## WHAT TO WORK ON
Copy only this range: the line with "INPUT: image. TARGET: vessel" through the final line of the material, inclusive at both ends.

Entries from a dataset
'''

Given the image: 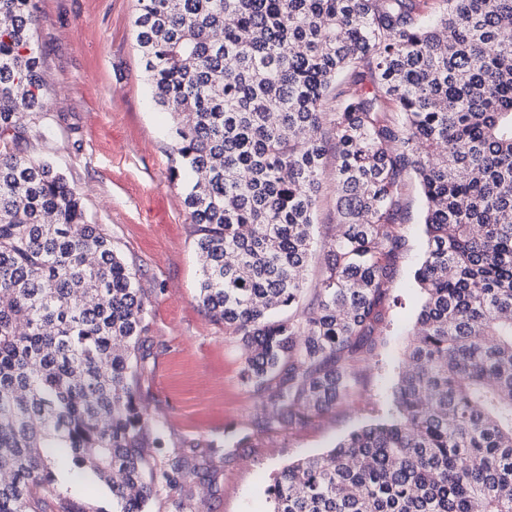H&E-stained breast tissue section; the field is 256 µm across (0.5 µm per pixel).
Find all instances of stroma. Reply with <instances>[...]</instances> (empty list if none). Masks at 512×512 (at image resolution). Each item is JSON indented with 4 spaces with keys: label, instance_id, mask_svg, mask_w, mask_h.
<instances>
[{
    "label": "stroma",
    "instance_id": "obj_1",
    "mask_svg": "<svg viewBox=\"0 0 512 512\" xmlns=\"http://www.w3.org/2000/svg\"><path fill=\"white\" fill-rule=\"evenodd\" d=\"M50 105L28 152L53 161L79 193L91 223L102 225L133 264L148 299L144 368L134 383L152 430L143 450L160 471L182 448L214 451L203 480L160 488L148 512H271L269 487L288 463L327 451L353 430L396 415L393 390L407 334L422 302L414 279L426 250L423 199L406 176L397 230L403 247L358 383L335 407L302 424L264 432L253 423L264 400L243 377L235 337L197 298V233L184 189L169 181L172 119L150 100L134 27L137 0H35ZM334 157L316 211L314 253L305 272L313 291L336 226ZM47 512H110L109 490L64 459Z\"/></svg>",
    "mask_w": 512,
    "mask_h": 512
}]
</instances>
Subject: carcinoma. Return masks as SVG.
Segmentation results:
<instances>
[{
    "label": "carcinoma",
    "mask_w": 512,
    "mask_h": 512,
    "mask_svg": "<svg viewBox=\"0 0 512 512\" xmlns=\"http://www.w3.org/2000/svg\"><path fill=\"white\" fill-rule=\"evenodd\" d=\"M136 42L188 175L198 300L272 415L300 424L353 388L402 246L404 177L426 202L424 301L398 417L294 461L273 512H512V0H138ZM0 512H43L55 453L146 512L133 382L137 274L66 175L25 148L47 111L34 0H0ZM337 234L302 303L324 158Z\"/></svg>",
    "instance_id": "carcinoma-1"
}]
</instances>
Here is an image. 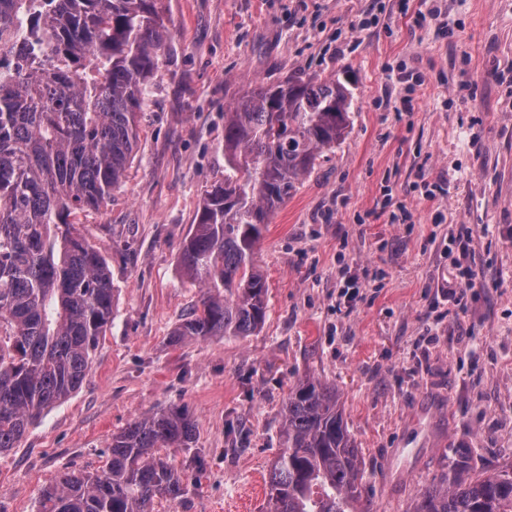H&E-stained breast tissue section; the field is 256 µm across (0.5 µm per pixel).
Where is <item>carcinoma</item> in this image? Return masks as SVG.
<instances>
[{
	"instance_id": "1",
	"label": "carcinoma",
	"mask_w": 512,
	"mask_h": 512,
	"mask_svg": "<svg viewBox=\"0 0 512 512\" xmlns=\"http://www.w3.org/2000/svg\"><path fill=\"white\" fill-rule=\"evenodd\" d=\"M170 39L163 0H0V453L83 384L112 322L116 288L101 249L71 216L96 209L125 178L139 114ZM352 96L338 79L257 84L224 113V182L206 190L179 262L205 291L170 332L182 344L249 336L267 282L253 263L262 228L316 160L345 136ZM269 512H351L360 449L336 387L304 379L282 408ZM183 411L112 436L99 472L63 471L38 512H154L196 481L161 457L189 448ZM461 453L445 486L415 512H512V472L469 475Z\"/></svg>"
}]
</instances>
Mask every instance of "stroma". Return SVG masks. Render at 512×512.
I'll list each match as a JSON object with an SVG mask.
<instances>
[{"mask_svg":"<svg viewBox=\"0 0 512 512\" xmlns=\"http://www.w3.org/2000/svg\"><path fill=\"white\" fill-rule=\"evenodd\" d=\"M164 2L170 47L139 150L111 198L74 218L105 249L112 324L80 390L0 454V512H38L59 472L101 470L113 434L171 408L195 429L167 459L185 466L196 448L204 463L155 512H268L280 412L304 378L336 387L361 451L354 512H412L459 448L475 473L512 470V0ZM399 66L410 80L389 79ZM291 76L340 79L353 106L255 251L265 322L172 344L203 293L179 250L224 179V114ZM452 224L468 227L476 271L462 308L445 289Z\"/></svg>","mask_w":512,"mask_h":512,"instance_id":"obj_1","label":"stroma"}]
</instances>
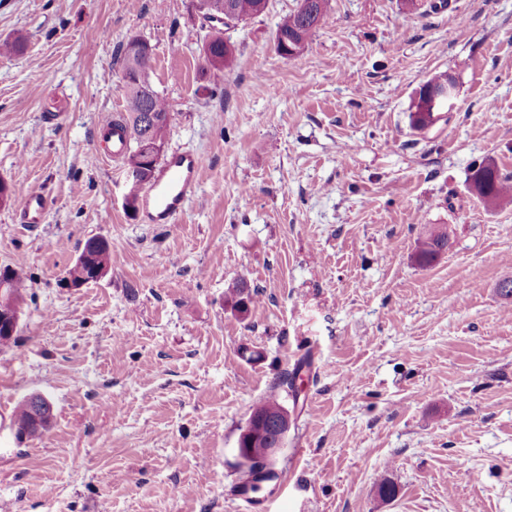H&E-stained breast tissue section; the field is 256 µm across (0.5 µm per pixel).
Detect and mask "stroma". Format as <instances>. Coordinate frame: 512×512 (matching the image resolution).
I'll list each match as a JSON object with an SVG mask.
<instances>
[{
    "label": "stroma",
    "mask_w": 512,
    "mask_h": 512,
    "mask_svg": "<svg viewBox=\"0 0 512 512\" xmlns=\"http://www.w3.org/2000/svg\"><path fill=\"white\" fill-rule=\"evenodd\" d=\"M297 5L227 30L216 70L192 0H0V41L24 40L0 56V269L27 284L0 346V512H248L237 440L294 370L269 512H512V205L470 190L475 163L512 174V0H331L284 58ZM133 34L174 114L165 151L202 158L174 224L127 210L126 162L91 160ZM444 72L453 108L414 128ZM32 187L49 199L34 229L15 220ZM434 228L450 246L423 266ZM91 238L108 269L68 287ZM241 276L260 291L243 315ZM36 393L52 426L17 442L10 416ZM300 1H304L306 5L303 11L298 10ZM330 2V0H299L297 8L285 15L277 26L274 36L277 53L288 58L299 55L327 14ZM282 47L287 49V53L281 52ZM288 47L294 49L293 56H289ZM214 32L202 45L204 60L213 68L224 67L232 55V45L224 38L223 29L212 25Z\"/></svg>",
    "instance_id": "35a3bbf8"
}]
</instances>
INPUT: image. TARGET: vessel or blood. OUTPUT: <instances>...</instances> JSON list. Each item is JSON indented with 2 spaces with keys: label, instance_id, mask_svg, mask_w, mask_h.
Masks as SVG:
<instances>
[{
  "label": "vessel or blood",
  "instance_id": "1",
  "mask_svg": "<svg viewBox=\"0 0 512 512\" xmlns=\"http://www.w3.org/2000/svg\"><path fill=\"white\" fill-rule=\"evenodd\" d=\"M100 149L98 158L118 160L124 156L129 141L121 122L112 116L104 117L98 124ZM201 159L197 154L172 151L161 162L154 179L145 186L140 197L143 223L174 224L184 213L187 203L198 190ZM48 203L42 191L36 188L24 194L20 210L22 223H44Z\"/></svg>",
  "mask_w": 512,
  "mask_h": 512
}]
</instances>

'''

## TASK SOLUTION
INPUT: image. TARGET: vessel or blood. OUTPUT: <instances>...</instances> JSON list. Each item is JSON indented with 2 spaces with keys: label, instance_id, mask_svg, mask_w, mask_h.
Masks as SVG:
<instances>
[{
  "label": "vessel or blood",
  "instance_id": "1",
  "mask_svg": "<svg viewBox=\"0 0 512 512\" xmlns=\"http://www.w3.org/2000/svg\"><path fill=\"white\" fill-rule=\"evenodd\" d=\"M100 149L98 158L118 160L124 156L129 141L121 122L112 116L104 117L98 124ZM201 159L197 154L172 151L161 162L154 179L145 186L140 197L143 223L174 224L184 213L187 203L198 190ZM48 203L42 191L36 188L24 194L20 210L22 223H44Z\"/></svg>",
  "mask_w": 512,
  "mask_h": 512
}]
</instances>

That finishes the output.